— Work instructions —
When you reach the line containing "PIXELS pin DIN: 3V3 -> D4", please repeat it and every line after it exactly, through the end of the listing below, skipping pictures.

Available data below:

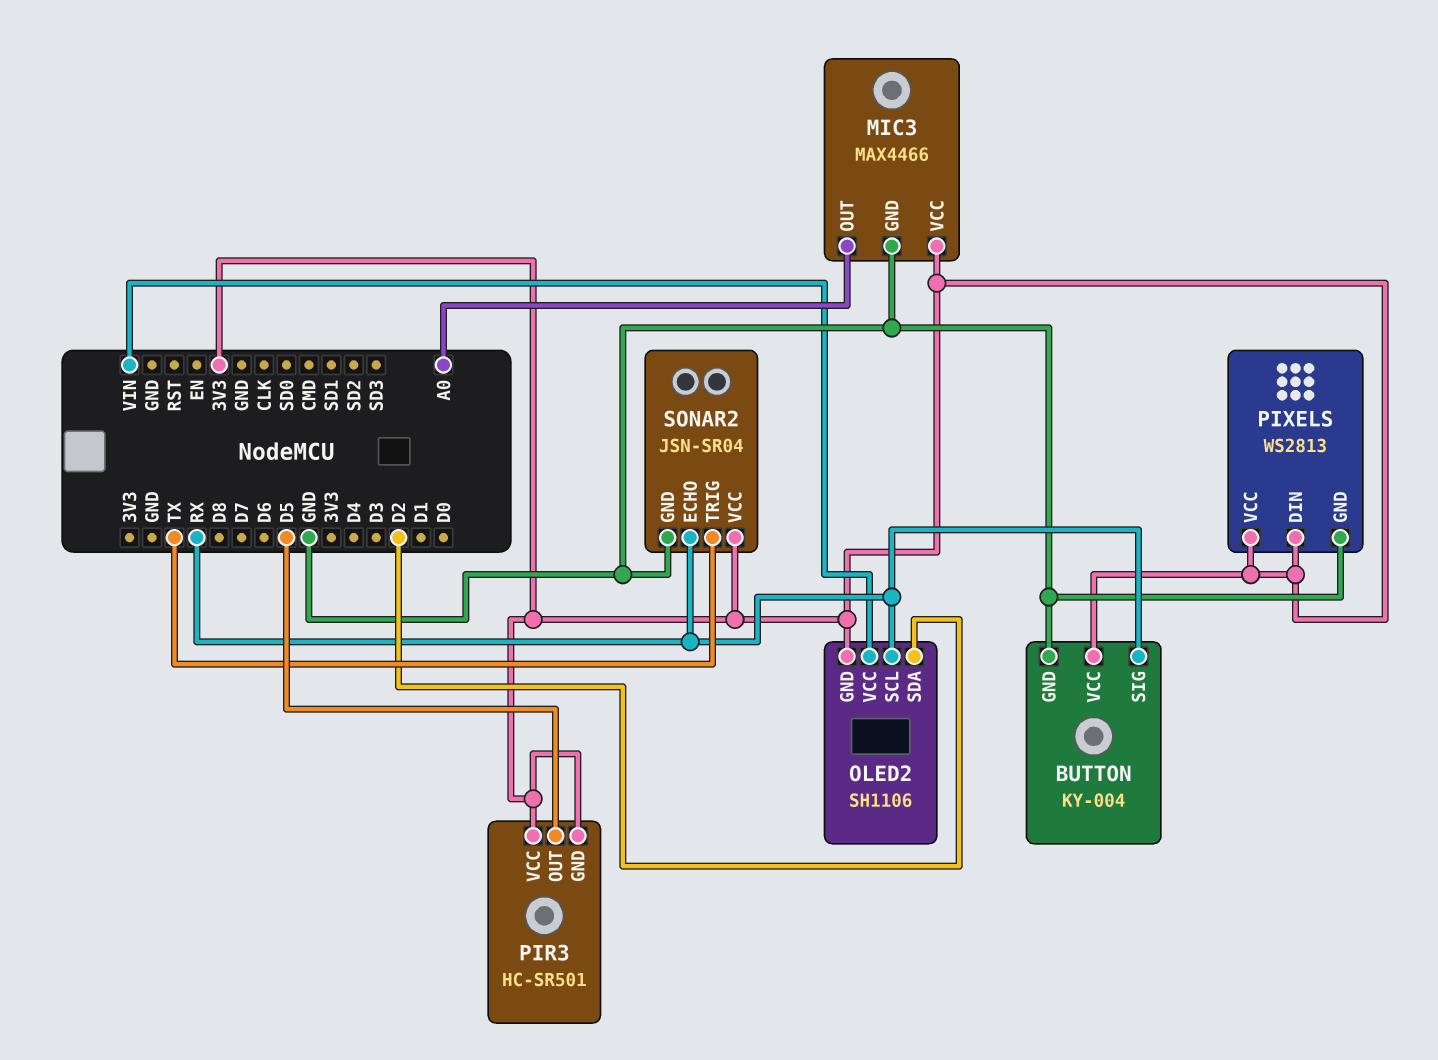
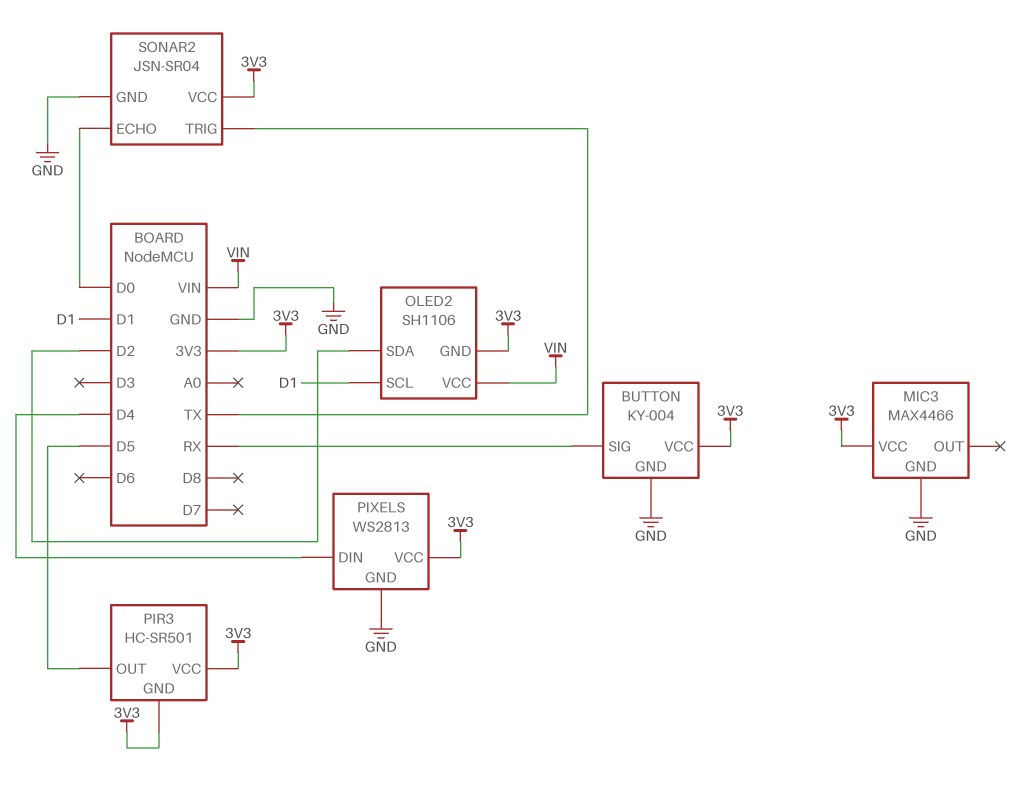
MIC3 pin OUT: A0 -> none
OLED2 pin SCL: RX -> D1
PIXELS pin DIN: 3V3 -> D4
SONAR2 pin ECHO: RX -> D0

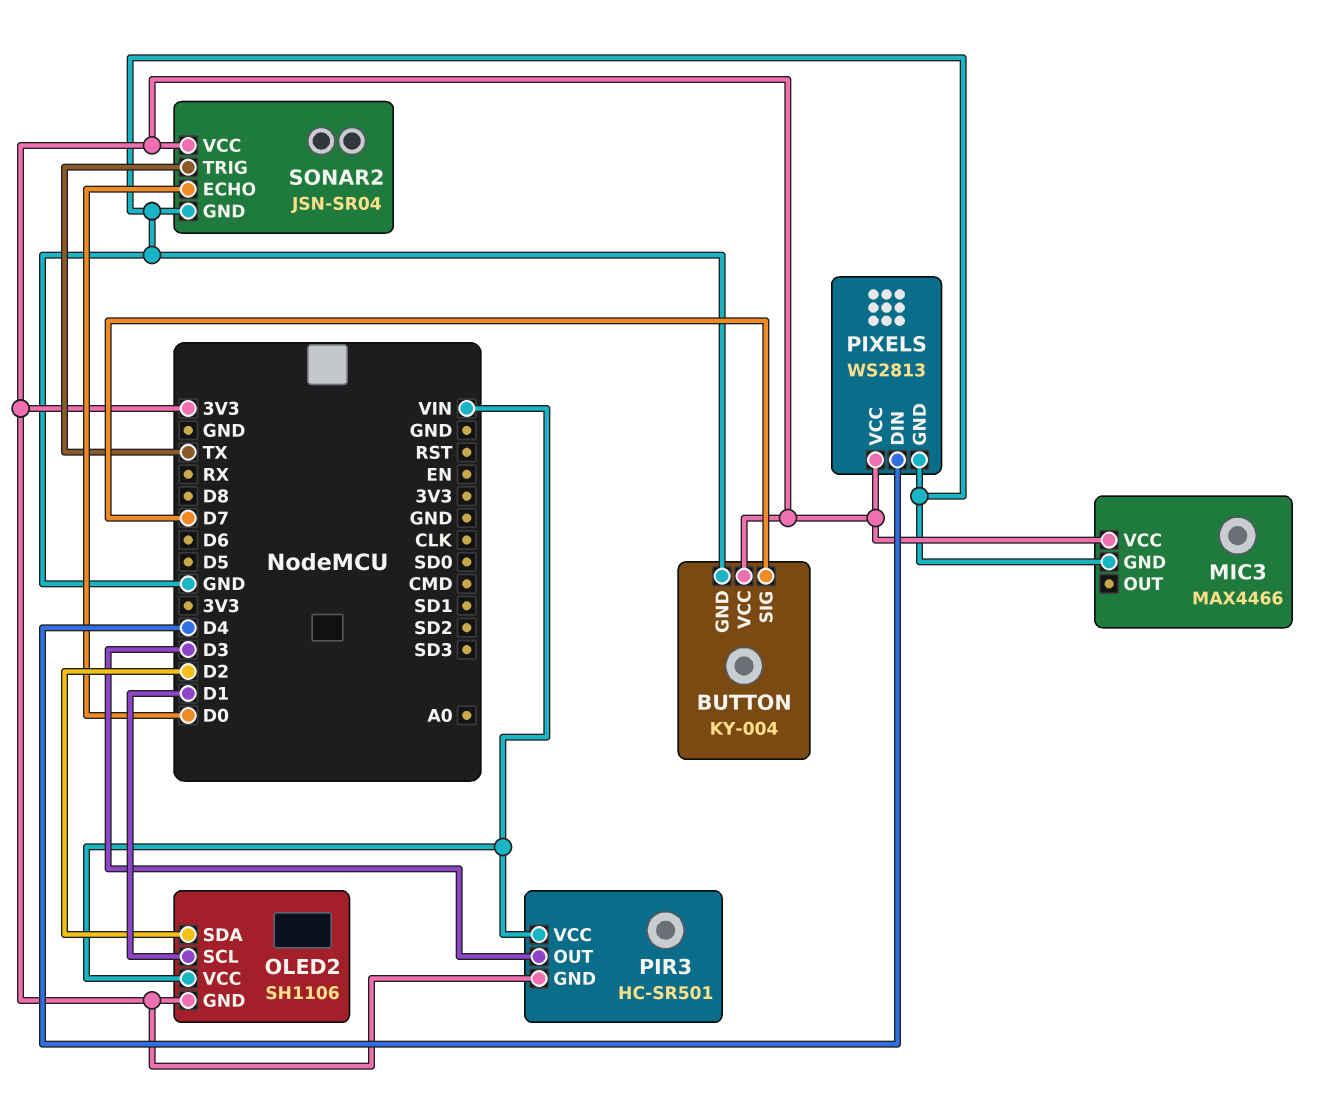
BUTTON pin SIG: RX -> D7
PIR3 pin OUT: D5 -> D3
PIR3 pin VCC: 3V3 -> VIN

End of Available data.

— Worked solution —
PIXELS pin DIN: 3V3 -> D4
SONAR2 pin ECHO: RX -> D0

BUTTON pin SIG: RX -> D7
PIR3 pin OUT: D5 -> D3
PIR3 pin VCC: 3V3 -> VIN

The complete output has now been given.